━━━ Available data

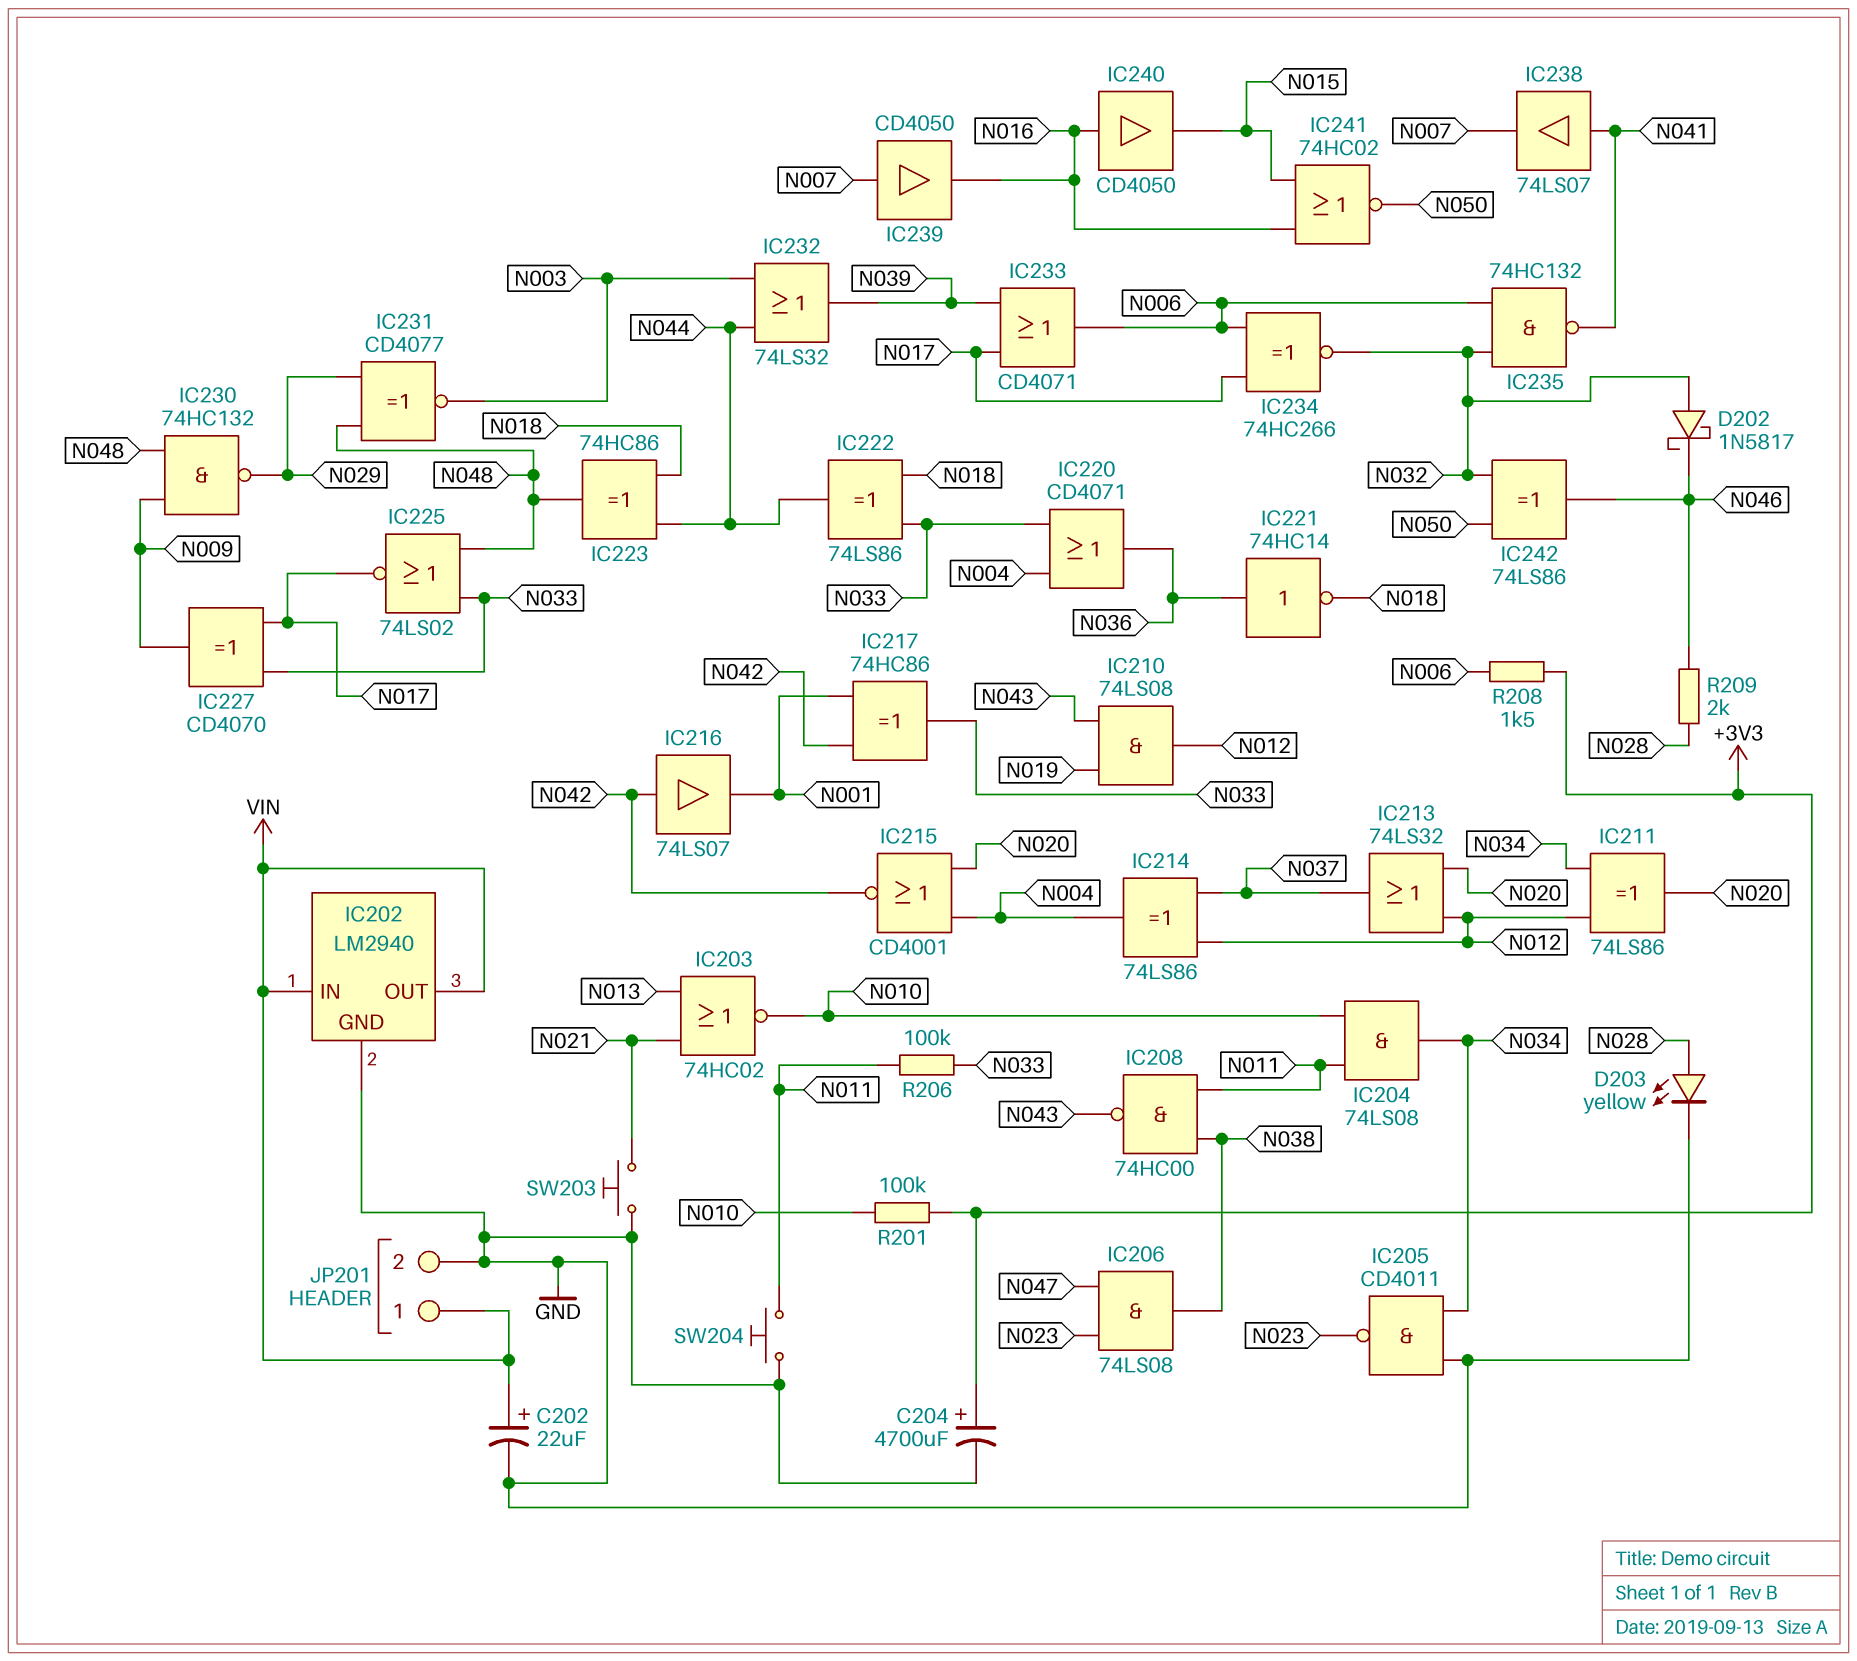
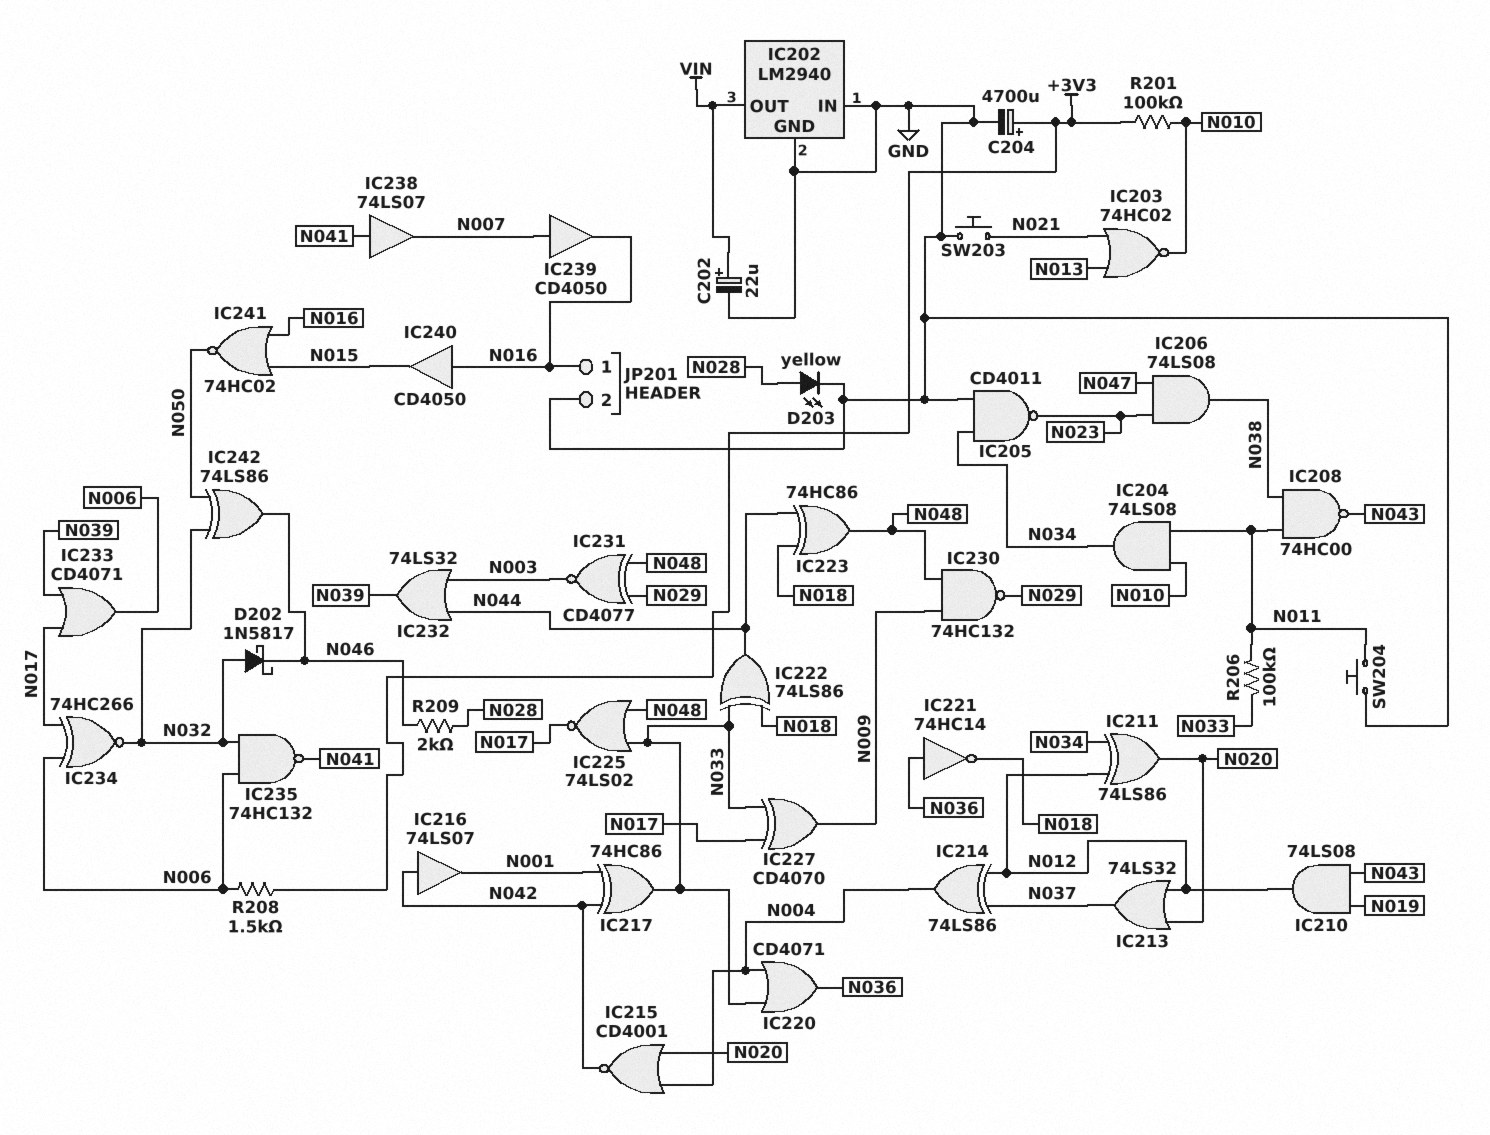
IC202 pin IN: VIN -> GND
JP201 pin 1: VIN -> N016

━━━━━━
━━━ Available data

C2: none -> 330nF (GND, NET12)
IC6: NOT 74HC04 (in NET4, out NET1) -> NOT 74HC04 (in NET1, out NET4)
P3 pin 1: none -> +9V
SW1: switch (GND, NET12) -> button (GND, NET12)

━━━━━━
━━━ Available data

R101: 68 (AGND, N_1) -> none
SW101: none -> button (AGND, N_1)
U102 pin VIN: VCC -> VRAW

━━━━━━

The lines to return are those in the entries above that include "none".

C2: none -> 330nF (GND, NET12)
P3 pin 1: none -> +9V
R101: 68 (AGND, N_1) -> none
SW101: none -> button (AGND, N_1)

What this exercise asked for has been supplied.